------ Information provided ------
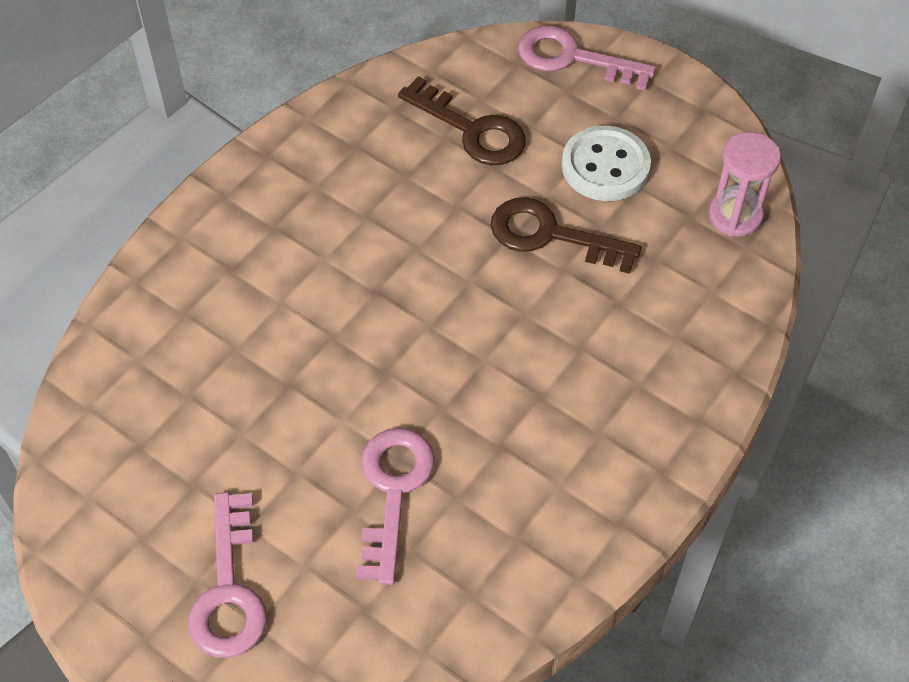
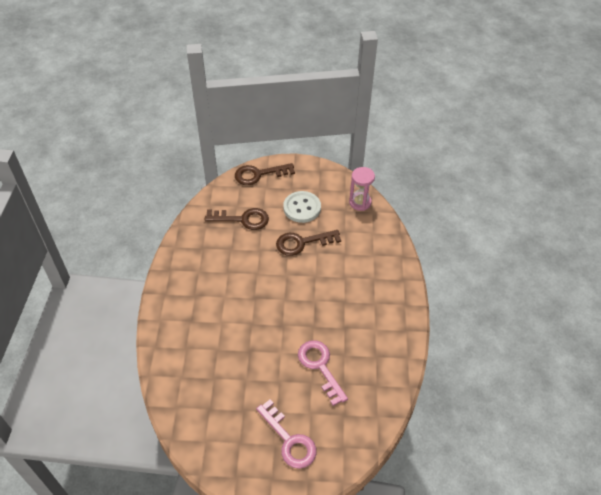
camera: 35 degrees left, 5 degrees down
pink key [518,25,656,91] -> brown key [235,163,295,185]

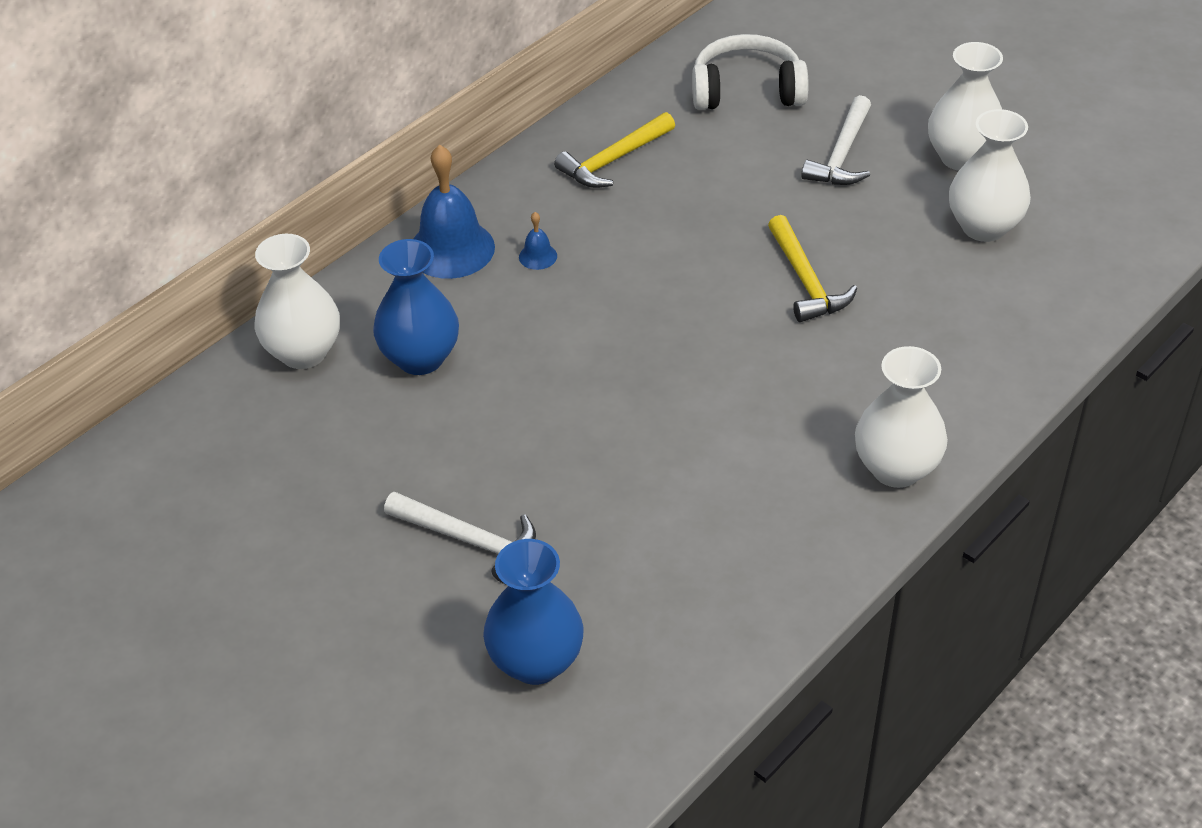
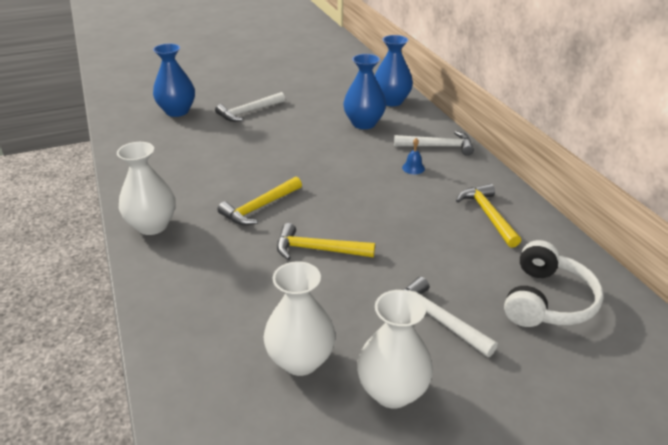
camera: 115 degrees right, 10 degrees down
white vase [255,234,340,369] -> blue vase [375,35,413,106]
blue bell [413,145,495,279] -> white hammer [394,131,474,156]
none -> yellow hammer [218,177,302,225]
------
● **Problem statement**: Every record above must be printed exactly, except for its images.

● **Solution to this task**:
camera: 35 degrees left, 5 degrees down
pink key [518,25,656,91] -> brown key [235,163,295,185]

camera: 115 degrees right, 10 degrees down
white vase [255,234,340,369] -> blue vase [375,35,413,106]
blue bell [413,145,495,279] -> white hammer [394,131,474,156]
none -> yellow hammer [218,177,302,225]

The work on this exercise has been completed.